## [INPUT RECORDS]
'''

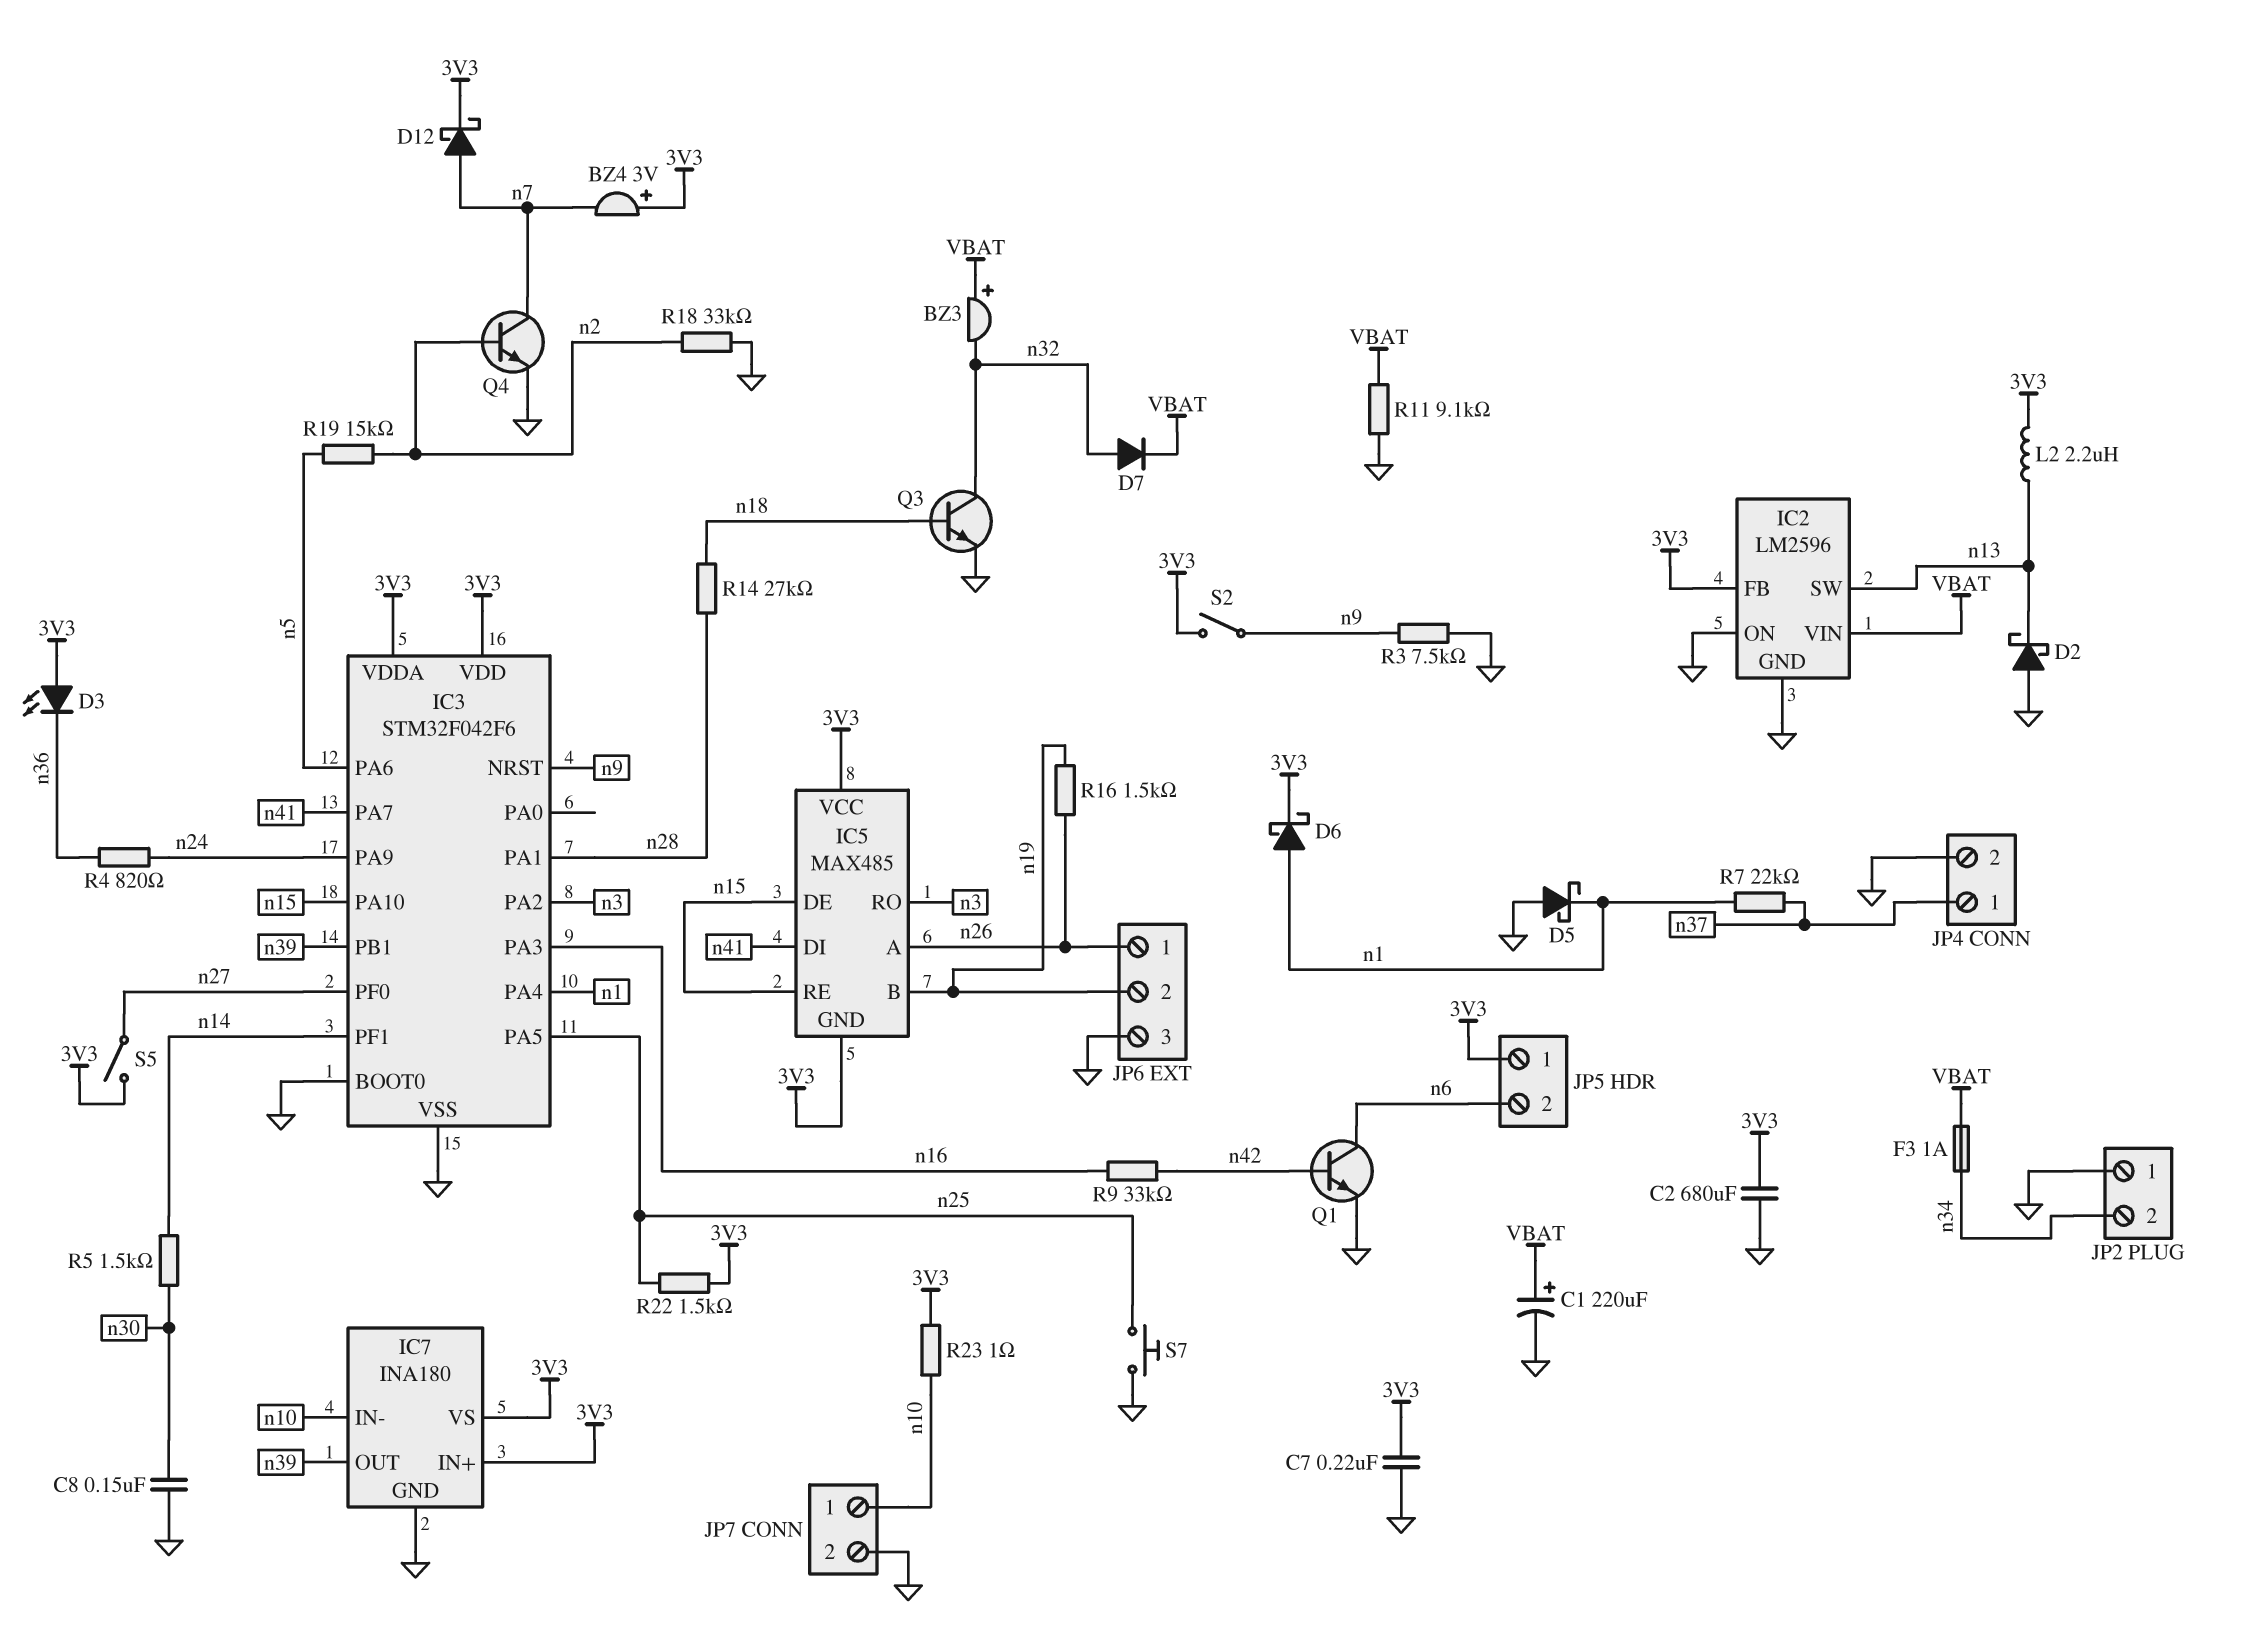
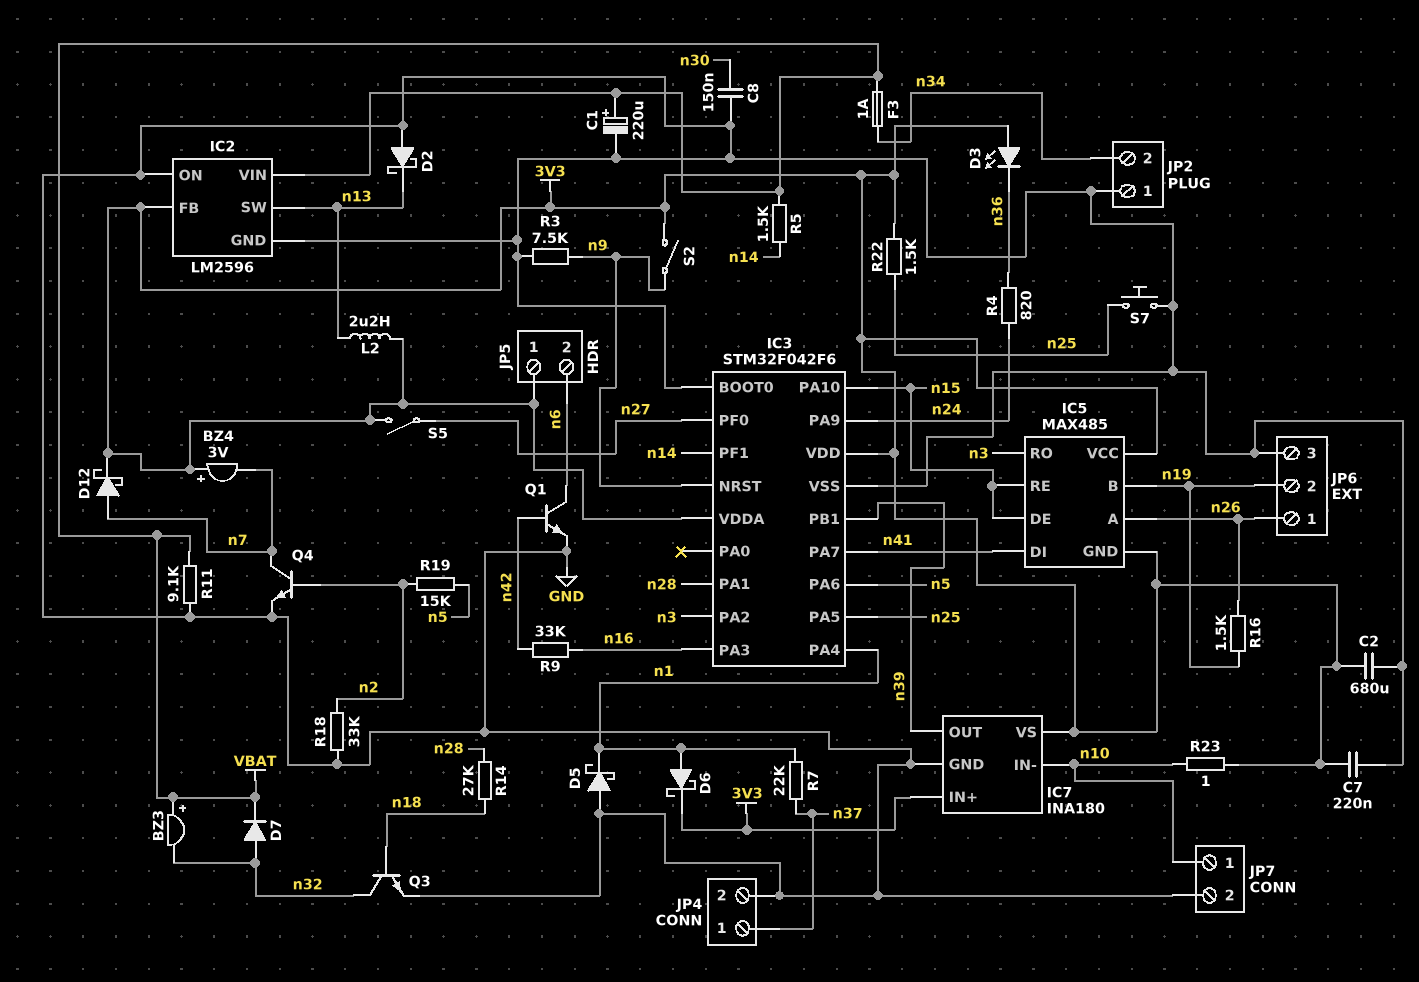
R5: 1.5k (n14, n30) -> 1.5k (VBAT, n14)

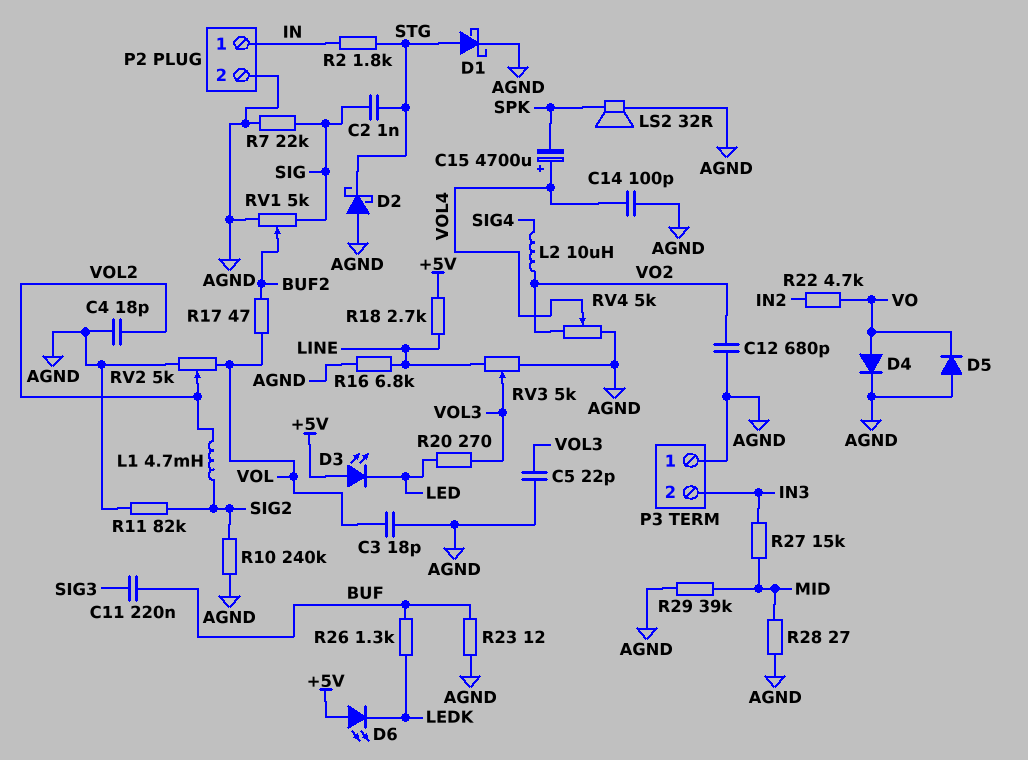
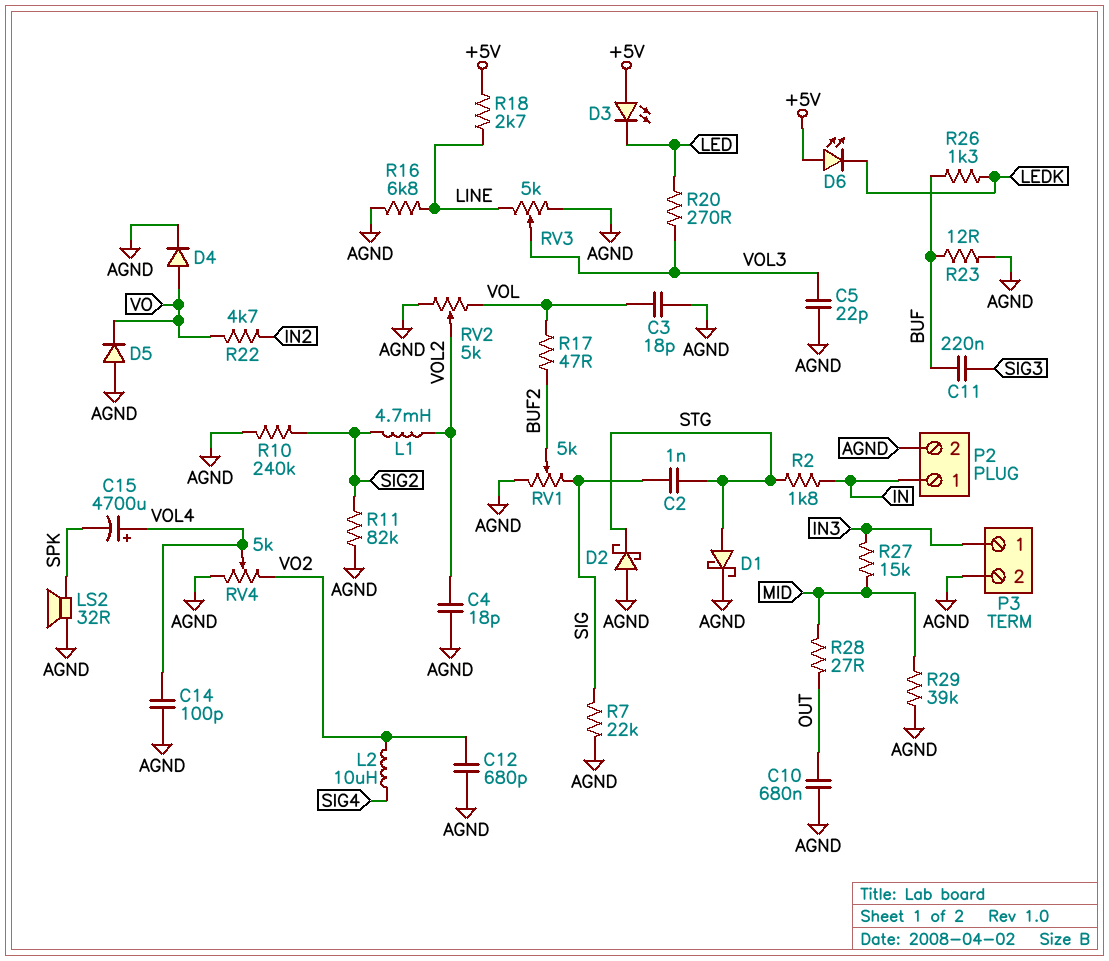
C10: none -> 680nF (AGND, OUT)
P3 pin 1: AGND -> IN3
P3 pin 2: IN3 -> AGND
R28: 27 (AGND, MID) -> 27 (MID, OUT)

'''

Keep the pictures out and print all the records exactly as they are.

## [EXERCISE OUTPUT]
R5: 1.5k (n14, n30) -> 1.5k (VBAT, n14)

C10: none -> 680nF (AGND, OUT)
P3 pin 1: AGND -> IN3
P3 pin 2: IN3 -> AGND
R28: 27 (AGND, MID) -> 27 (MID, OUT)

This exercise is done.